[The records]

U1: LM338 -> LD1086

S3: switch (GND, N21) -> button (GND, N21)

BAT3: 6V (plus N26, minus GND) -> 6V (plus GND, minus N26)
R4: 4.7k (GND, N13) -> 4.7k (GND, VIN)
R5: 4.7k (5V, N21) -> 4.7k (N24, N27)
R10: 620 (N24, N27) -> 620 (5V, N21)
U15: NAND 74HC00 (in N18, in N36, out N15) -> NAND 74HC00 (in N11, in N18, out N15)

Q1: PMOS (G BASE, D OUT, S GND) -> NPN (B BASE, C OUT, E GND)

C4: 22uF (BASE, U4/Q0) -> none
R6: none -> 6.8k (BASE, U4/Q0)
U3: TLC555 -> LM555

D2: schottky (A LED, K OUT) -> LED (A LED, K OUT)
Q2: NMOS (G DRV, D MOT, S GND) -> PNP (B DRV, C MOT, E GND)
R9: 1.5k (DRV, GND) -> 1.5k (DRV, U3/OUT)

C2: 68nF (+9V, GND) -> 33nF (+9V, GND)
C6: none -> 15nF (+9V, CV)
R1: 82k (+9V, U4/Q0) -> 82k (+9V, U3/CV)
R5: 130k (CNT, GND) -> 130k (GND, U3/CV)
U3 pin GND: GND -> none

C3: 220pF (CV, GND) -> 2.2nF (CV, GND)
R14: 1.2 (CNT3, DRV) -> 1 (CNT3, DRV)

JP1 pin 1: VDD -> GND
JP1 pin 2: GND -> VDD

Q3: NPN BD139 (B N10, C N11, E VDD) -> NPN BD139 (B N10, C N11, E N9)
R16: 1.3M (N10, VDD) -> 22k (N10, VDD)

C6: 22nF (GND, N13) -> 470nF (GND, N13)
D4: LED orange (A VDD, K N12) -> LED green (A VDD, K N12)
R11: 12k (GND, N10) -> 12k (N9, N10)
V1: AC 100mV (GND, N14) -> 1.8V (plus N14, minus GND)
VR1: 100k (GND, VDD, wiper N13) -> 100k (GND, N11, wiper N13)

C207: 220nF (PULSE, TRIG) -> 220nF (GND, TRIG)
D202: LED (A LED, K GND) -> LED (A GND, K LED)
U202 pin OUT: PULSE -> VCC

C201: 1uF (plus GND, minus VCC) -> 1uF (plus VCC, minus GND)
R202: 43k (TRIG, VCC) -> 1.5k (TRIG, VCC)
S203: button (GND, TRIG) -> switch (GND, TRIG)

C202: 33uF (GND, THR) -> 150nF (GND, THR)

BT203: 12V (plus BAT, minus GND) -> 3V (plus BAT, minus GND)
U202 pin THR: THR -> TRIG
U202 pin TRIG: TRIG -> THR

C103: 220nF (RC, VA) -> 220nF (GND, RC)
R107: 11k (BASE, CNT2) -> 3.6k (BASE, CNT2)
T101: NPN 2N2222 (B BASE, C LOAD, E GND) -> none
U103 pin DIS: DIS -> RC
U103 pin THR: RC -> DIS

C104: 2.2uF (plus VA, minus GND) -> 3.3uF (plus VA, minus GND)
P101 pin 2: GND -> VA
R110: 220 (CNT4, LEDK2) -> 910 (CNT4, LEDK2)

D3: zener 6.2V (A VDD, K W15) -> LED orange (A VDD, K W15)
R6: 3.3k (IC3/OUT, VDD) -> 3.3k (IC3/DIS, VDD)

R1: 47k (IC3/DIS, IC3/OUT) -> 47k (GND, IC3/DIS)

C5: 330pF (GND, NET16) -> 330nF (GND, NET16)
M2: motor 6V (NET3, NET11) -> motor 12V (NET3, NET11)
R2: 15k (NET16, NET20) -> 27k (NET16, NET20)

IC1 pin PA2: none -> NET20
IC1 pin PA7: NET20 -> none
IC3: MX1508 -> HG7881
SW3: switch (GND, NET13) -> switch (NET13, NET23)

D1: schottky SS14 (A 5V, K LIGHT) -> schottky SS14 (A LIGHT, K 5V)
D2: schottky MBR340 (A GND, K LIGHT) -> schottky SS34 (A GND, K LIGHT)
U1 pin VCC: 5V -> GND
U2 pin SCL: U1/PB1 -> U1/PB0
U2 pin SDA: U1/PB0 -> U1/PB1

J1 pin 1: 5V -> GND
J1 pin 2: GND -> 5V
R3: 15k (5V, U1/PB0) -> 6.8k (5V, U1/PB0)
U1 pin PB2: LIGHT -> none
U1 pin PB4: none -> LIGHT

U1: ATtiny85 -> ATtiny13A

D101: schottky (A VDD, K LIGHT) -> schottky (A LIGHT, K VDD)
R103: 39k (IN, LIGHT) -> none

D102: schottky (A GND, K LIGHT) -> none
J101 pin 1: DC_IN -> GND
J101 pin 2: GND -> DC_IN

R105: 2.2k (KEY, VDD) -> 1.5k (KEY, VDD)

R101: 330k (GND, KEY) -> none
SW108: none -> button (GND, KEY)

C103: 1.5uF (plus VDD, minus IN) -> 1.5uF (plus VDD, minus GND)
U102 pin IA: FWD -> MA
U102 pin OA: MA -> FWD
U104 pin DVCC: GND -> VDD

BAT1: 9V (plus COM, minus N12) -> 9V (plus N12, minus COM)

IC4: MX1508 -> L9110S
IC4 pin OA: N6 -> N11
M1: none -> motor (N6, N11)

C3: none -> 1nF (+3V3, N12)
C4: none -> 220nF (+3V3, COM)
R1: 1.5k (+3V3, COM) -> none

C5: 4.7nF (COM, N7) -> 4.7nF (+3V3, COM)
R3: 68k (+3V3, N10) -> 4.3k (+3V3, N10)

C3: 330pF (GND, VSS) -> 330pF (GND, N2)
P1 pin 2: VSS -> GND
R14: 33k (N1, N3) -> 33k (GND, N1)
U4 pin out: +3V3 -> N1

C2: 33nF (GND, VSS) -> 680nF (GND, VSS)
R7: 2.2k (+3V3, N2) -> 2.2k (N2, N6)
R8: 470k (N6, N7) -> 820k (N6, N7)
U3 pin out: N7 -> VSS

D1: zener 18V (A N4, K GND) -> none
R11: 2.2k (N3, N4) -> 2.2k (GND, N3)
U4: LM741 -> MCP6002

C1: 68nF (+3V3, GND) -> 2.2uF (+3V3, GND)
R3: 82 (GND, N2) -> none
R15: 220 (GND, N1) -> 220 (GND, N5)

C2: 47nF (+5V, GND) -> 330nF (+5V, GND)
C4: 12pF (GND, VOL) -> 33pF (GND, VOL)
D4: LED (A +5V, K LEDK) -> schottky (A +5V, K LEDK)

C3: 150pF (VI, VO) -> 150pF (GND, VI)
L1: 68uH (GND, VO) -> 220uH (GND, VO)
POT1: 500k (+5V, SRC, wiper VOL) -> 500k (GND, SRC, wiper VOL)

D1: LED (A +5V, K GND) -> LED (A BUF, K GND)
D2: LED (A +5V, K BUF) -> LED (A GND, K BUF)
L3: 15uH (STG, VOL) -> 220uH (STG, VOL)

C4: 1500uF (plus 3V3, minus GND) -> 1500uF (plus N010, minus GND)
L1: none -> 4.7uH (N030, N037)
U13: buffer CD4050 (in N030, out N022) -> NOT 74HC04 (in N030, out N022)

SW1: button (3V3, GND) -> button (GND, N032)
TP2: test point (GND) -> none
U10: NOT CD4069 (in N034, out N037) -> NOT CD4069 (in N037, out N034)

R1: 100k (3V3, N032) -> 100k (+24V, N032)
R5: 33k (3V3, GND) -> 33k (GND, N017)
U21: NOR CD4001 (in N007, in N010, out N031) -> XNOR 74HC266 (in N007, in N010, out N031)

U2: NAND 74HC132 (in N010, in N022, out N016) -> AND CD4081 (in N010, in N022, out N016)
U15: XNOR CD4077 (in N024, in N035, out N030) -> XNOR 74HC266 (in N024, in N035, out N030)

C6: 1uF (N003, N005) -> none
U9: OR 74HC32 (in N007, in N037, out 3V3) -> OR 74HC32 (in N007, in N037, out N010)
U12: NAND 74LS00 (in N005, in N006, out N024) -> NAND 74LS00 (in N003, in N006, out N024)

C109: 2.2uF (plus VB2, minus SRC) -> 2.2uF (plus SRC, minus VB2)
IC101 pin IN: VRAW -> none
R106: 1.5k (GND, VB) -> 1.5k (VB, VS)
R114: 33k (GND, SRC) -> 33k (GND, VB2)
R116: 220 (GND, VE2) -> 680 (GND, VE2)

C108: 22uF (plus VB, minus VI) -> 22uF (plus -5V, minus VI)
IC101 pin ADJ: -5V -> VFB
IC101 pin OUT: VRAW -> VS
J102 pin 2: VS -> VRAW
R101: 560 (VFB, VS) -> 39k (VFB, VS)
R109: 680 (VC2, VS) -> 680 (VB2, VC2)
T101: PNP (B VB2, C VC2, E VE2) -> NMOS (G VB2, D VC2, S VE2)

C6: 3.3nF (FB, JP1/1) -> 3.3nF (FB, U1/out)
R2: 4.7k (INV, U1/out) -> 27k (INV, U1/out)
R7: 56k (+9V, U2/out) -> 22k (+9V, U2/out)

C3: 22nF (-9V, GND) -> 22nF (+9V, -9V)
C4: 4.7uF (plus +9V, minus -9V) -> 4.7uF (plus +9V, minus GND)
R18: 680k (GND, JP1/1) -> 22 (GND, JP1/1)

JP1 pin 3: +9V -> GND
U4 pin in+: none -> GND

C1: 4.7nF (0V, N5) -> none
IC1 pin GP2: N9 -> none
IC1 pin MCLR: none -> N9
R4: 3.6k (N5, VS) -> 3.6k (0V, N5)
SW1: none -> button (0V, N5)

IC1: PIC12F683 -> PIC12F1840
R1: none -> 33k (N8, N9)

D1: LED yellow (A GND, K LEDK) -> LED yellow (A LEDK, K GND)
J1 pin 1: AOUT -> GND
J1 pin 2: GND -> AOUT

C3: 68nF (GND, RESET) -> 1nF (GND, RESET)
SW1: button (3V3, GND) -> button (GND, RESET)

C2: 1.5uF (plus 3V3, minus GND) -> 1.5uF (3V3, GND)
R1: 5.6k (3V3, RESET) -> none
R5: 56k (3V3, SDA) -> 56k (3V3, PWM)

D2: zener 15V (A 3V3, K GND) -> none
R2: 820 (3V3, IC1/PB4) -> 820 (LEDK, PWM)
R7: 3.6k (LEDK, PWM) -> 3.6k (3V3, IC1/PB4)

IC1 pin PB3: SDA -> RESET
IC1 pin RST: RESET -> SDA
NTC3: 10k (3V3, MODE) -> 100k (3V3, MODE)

[/The records]

Working from the records above, write out verbatim only the lines from the line containing "C104: 2.2uF (plus" through the line containing "D101: schottky (A".

Written answer =
C104: 2.2uF (plus VA, minus GND) -> 3.3uF (plus VA, minus GND)
P101 pin 2: GND -> VA
R110: 220 (CNT4, LEDK2) -> 910 (CNT4, LEDK2)

D3: zener 6.2V (A VDD, K W15) -> LED orange (A VDD, K W15)
R6: 3.3k (IC3/OUT, VDD) -> 3.3k (IC3/DIS, VDD)

R1: 47k (IC3/DIS, IC3/OUT) -> 47k (GND, IC3/DIS)

C5: 330pF (GND, NET16) -> 330nF (GND, NET16)
M2: motor 6V (NET3, NET11) -> motor 12V (NET3, NET11)
R2: 15k (NET16, NET20) -> 27k (NET16, NET20)

IC1 pin PA2: none -> NET20
IC1 pin PA7: NET20 -> none
IC3: MX1508 -> HG7881
SW3: switch (GND, NET13) -> switch (NET13, NET23)

D1: schottky SS14 (A 5V, K LIGHT) -> schottky SS14 (A LIGHT, K 5V)
D2: schottky MBR340 (A GND, K LIGHT) -> schottky SS34 (A GND, K LIGHT)
U1 pin VCC: 5V -> GND
U2 pin SCL: U1/PB1 -> U1/PB0
U2 pin SDA: U1/PB0 -> U1/PB1

J1 pin 1: 5V -> GND
J1 pin 2: GND -> 5V
R3: 15k (5V, U1/PB0) -> 6.8k (5V, U1/PB0)
U1 pin PB2: LIGHT -> none
U1 pin PB4: none -> LIGHT

U1: ATtiny85 -> ATtiny13A

D101: schottky (A VDD, K LIGHT) -> schottky (A LIGHT, K VDD)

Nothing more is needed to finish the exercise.